PROBLEM DESCRIPTION:
The output should be all entries, each matching the original exactly.

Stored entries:
★ ★ ★ ★ ★ ★ ★
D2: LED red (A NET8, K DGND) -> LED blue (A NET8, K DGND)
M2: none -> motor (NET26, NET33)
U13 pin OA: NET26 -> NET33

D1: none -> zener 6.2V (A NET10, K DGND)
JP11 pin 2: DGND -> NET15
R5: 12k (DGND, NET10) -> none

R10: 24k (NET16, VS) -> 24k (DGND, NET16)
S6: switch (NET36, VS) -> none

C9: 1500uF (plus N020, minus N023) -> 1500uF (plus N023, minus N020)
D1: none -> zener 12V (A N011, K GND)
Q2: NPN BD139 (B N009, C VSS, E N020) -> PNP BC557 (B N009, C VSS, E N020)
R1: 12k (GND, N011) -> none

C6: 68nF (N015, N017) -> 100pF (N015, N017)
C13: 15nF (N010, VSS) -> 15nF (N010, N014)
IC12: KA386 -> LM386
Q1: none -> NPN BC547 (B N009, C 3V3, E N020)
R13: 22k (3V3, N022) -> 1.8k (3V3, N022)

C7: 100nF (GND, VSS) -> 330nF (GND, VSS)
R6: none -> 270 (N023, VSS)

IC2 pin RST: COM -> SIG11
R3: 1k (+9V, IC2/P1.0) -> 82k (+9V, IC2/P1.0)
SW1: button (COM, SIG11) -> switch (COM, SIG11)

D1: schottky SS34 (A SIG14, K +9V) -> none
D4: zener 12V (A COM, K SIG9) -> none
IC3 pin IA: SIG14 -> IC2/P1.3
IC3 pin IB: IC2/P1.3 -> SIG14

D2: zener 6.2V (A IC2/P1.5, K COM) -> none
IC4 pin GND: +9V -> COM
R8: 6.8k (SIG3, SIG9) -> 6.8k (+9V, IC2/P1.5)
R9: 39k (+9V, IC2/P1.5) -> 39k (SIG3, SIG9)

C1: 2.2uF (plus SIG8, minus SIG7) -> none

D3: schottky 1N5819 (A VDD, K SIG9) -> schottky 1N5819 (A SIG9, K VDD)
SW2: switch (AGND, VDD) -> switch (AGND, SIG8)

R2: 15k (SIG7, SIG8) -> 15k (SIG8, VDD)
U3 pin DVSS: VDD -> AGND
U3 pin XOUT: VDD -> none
★ ★ ★ ★ ★ ★ ★
RESULT OF THIS TASK:
D2: LED red (A NET8, K DGND) -> LED blue (A NET8, K DGND)
M2: none -> motor (NET26, NET33)
U13 pin OA: NET26 -> NET33

D1: none -> zener 6.2V (A NET10, K DGND)
JP11 pin 2: DGND -> NET15
R5: 12k (DGND, NET10) -> none

R10: 24k (NET16, VS) -> 24k (DGND, NET16)
S6: switch (NET36, VS) -> none

C9: 1500uF (plus N020, minus N023) -> 1500uF (plus N023, minus N020)
D1: none -> zener 12V (A N011, K GND)
Q2: NPN BD139 (B N009, C VSS, E N020) -> PNP BC557 (B N009, C VSS, E N020)
R1: 12k (GND, N011) -> none

C6: 68nF (N015, N017) -> 100pF (N015, N017)
C13: 15nF (N010, VSS) -> 15nF (N010, N014)
IC12: KA386 -> LM386
Q1: none -> NPN BC547 (B N009, C 3V3, E N020)
R13: 22k (3V3, N022) -> 1.8k (3V3, N022)

C7: 100nF (GND, VSS) -> 330nF (GND, VSS)
R6: none -> 270 (N023, VSS)

IC2 pin RST: COM -> SIG11
R3: 1k (+9V, IC2/P1.0) -> 82k (+9V, IC2/P1.0)
SW1: button (COM, SIG11) -> switch (COM, SIG11)

D1: schottky SS34 (A SIG14, K +9V) -> none
D4: zener 12V (A COM, K SIG9) -> none
IC3 pin IA: SIG14 -> IC2/P1.3
IC3 pin IB: IC2/P1.3 -> SIG14

D2: zener 6.2V (A IC2/P1.5, K COM) -> none
IC4 pin GND: +9V -> COM
R8: 6.8k (SIG3, SIG9) -> 6.8k (+9V, IC2/P1.5)
R9: 39k (+9V, IC2/P1.5) -> 39k (SIG3, SIG9)

C1: 2.2uF (plus SIG8, minus SIG7) -> none

D3: schottky 1N5819 (A VDD, K SIG9) -> schottky 1N5819 (A SIG9, K VDD)
SW2: switch (AGND, VDD) -> switch (AGND, SIG8)

R2: 15k (SIG7, SIG8) -> 15k (SIG8, VDD)
U3 pin DVSS: VDD -> AGND
U3 pin XOUT: VDD -> none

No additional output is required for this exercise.